#### ACTIVITY:
All of the records below are to be given again word for word, with the pictures removed.

#### DATA EXTRACT:

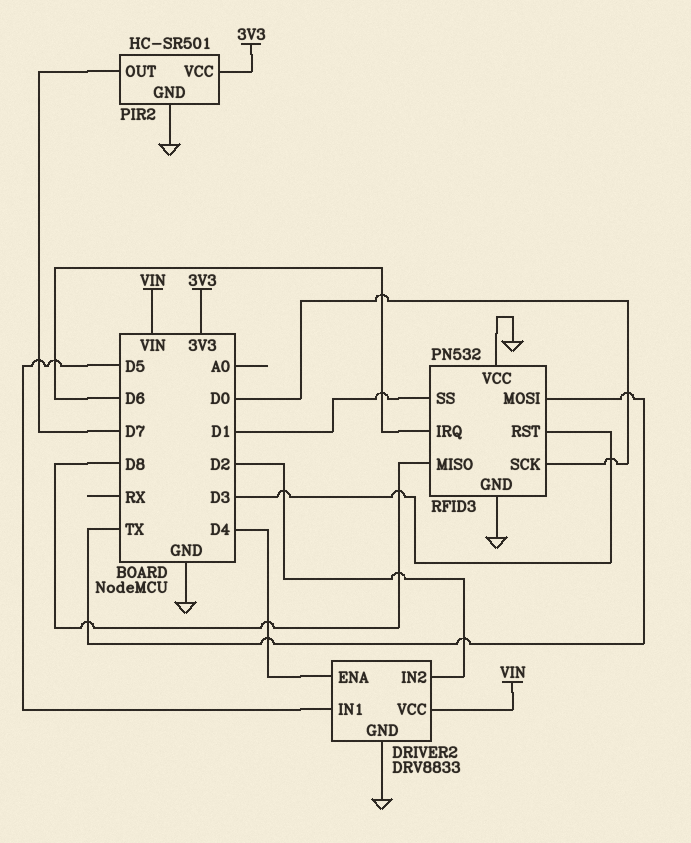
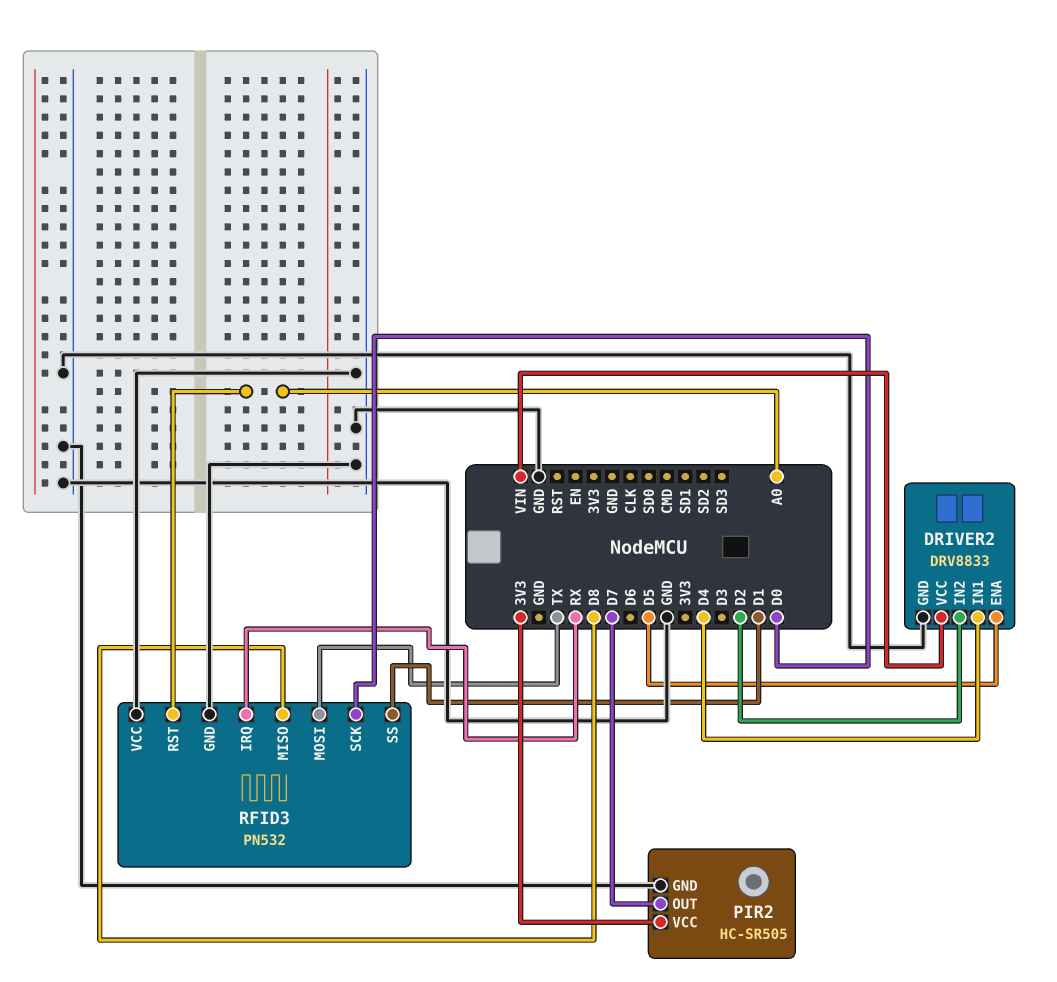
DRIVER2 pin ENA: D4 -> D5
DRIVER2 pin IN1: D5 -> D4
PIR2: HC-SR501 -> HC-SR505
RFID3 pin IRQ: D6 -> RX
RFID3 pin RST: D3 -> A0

#### EXERCISE SOLUTION:
DRIVER2 pin ENA: D4 -> D5
DRIVER2 pin IN1: D5 -> D4
PIR2: HC-SR501 -> HC-SR505
RFID3 pin IRQ: D6 -> RX
RFID3 pin RST: D3 -> A0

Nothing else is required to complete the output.